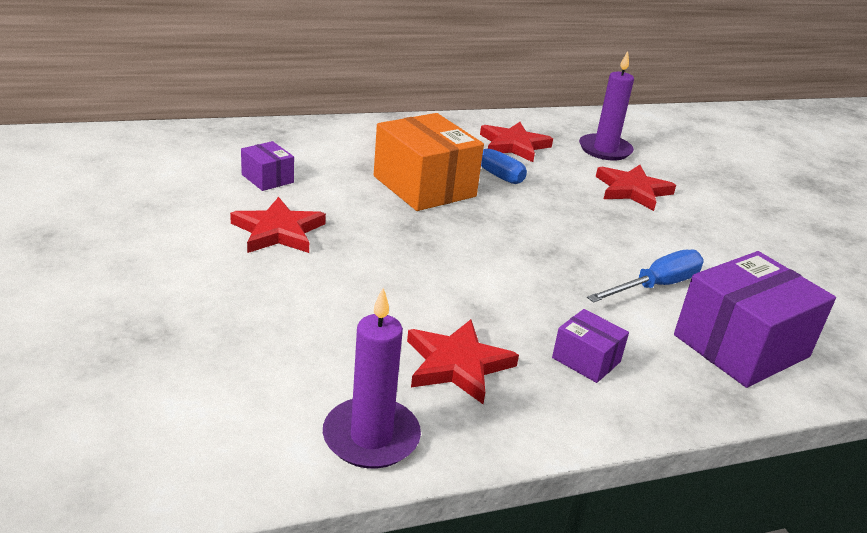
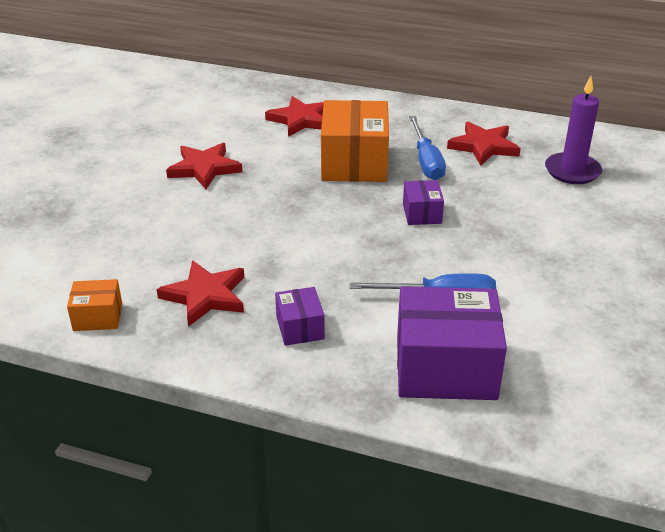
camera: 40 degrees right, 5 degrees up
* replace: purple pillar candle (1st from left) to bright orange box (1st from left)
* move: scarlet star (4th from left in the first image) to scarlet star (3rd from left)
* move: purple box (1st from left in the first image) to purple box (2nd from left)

----------

| Task to complete |
From the line containing "(3rd from left)" through the closing line of the material above, return every line exactly and omit all others.

| Response box |
* move: scarlet star (4th from left in the first image) to scarlet star (3rd from left)
* move: purple box (1st from left in the first image) to purple box (2nd from left)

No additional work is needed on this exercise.